The lines from the top of the data down to the line with "U2: NOR (in" should be repeated exactly, both ends included.

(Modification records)
= = = = =

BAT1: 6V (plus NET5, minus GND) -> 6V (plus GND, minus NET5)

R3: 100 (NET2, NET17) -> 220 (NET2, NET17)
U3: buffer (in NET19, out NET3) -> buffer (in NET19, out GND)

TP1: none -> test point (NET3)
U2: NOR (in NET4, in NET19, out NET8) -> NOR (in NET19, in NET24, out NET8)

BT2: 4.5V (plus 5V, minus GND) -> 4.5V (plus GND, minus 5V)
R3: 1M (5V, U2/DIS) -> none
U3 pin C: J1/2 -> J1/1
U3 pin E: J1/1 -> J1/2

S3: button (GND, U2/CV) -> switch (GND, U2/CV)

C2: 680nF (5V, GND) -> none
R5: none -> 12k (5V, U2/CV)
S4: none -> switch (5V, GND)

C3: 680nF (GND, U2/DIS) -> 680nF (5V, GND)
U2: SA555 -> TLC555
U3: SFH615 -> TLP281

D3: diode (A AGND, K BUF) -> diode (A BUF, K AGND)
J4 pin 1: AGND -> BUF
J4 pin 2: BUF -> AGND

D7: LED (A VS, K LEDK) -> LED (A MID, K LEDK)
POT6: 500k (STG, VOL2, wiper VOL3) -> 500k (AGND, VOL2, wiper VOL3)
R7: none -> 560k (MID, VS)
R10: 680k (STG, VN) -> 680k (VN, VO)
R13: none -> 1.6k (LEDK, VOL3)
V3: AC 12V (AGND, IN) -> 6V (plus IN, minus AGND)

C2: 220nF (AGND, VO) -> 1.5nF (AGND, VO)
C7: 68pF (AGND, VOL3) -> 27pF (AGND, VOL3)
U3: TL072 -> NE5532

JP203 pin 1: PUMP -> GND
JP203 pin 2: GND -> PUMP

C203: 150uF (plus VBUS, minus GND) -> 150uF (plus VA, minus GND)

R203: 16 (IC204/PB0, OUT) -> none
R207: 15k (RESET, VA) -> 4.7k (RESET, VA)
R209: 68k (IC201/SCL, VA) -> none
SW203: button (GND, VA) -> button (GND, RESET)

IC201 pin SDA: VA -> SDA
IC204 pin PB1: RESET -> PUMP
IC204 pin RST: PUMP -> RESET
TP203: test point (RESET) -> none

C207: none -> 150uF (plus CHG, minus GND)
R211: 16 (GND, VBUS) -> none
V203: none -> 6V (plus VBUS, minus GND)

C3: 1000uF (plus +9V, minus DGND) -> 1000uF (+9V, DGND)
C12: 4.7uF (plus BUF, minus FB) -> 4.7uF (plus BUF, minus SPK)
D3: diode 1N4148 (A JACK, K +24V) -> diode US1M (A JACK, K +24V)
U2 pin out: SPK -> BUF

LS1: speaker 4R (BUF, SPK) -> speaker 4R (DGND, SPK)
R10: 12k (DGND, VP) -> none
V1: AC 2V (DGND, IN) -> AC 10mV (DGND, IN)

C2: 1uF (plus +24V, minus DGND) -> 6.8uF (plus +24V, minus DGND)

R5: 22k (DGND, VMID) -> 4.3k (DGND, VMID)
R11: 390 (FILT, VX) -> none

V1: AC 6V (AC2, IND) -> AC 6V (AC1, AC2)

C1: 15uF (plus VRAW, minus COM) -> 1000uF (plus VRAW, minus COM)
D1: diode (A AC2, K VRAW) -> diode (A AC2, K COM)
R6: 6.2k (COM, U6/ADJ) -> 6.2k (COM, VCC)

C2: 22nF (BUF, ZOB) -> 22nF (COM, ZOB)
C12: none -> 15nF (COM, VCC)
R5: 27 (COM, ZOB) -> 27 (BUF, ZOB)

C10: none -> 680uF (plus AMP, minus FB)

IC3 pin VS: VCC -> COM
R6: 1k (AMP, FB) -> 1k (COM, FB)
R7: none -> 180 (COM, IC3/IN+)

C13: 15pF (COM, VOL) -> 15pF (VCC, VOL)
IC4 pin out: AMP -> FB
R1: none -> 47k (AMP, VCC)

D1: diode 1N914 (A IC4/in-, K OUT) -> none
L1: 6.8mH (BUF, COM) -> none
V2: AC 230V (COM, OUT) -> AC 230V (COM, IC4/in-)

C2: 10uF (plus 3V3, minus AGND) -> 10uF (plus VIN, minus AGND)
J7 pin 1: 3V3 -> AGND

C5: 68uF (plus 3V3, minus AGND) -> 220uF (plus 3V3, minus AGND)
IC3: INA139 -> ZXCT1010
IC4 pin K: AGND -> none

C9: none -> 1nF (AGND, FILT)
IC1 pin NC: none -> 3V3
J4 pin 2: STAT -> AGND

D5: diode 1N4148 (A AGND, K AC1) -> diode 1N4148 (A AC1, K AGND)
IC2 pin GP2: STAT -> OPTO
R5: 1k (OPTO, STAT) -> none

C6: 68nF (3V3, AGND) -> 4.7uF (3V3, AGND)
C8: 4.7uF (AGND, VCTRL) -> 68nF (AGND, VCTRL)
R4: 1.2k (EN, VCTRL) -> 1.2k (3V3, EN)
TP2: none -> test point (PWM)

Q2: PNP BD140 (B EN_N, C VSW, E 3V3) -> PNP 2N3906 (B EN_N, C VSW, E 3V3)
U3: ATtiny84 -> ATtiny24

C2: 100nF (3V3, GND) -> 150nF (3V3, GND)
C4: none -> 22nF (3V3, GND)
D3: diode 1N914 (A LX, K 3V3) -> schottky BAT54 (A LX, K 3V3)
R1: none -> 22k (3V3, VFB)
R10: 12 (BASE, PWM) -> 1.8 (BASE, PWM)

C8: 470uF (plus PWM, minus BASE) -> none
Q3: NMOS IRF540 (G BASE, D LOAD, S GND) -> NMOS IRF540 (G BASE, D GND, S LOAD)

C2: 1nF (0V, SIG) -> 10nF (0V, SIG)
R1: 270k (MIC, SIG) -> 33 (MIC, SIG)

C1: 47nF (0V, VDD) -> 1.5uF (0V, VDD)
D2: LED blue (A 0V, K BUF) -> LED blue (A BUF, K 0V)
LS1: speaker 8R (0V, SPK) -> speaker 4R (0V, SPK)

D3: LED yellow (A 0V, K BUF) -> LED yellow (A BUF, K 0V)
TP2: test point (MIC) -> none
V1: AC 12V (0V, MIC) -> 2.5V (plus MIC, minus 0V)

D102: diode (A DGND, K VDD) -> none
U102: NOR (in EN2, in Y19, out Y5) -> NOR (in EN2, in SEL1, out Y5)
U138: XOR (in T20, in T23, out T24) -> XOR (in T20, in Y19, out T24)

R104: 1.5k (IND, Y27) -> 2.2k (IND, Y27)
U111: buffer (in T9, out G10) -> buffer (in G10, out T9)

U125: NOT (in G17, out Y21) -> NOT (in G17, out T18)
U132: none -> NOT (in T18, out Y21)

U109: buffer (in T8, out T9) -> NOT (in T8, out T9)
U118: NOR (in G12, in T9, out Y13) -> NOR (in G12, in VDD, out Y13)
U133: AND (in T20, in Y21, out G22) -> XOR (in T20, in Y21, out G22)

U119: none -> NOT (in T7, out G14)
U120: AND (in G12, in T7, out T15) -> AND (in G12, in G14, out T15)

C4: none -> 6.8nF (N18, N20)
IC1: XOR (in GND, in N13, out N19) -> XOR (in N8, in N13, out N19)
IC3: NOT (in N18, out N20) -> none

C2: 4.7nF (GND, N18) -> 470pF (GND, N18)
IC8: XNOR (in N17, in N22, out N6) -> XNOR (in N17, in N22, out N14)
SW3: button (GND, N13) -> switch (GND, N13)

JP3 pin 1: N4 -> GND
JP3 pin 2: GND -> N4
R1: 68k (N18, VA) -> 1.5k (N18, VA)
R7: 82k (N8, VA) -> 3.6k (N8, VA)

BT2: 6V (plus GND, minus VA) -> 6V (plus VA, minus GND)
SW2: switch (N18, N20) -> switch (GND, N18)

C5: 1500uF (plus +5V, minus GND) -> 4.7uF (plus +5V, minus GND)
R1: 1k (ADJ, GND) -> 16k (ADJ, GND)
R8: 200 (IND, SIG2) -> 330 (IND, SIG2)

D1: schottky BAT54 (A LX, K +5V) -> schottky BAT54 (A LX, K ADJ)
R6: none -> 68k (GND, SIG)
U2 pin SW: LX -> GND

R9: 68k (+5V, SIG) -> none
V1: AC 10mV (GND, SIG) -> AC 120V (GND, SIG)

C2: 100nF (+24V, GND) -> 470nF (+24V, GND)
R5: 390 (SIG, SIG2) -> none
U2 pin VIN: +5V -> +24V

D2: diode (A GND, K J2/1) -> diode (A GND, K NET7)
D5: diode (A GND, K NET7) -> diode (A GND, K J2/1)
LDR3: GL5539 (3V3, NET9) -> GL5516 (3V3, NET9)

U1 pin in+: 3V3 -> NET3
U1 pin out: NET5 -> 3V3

= = = = =

» Output of the exercise
BAT1: 6V (plus NET5, minus GND) -> 6V (plus GND, minus NET5)

R3: 100 (NET2, NET17) -> 220 (NET2, NET17)
U3: buffer (in NET19, out NET3) -> buffer (in NET19, out GND)

TP1: none -> test point (NET3)
U2: NOR (in NET4, in NET19, out NET8) -> NOR (in NET19, in NET24, out NET8)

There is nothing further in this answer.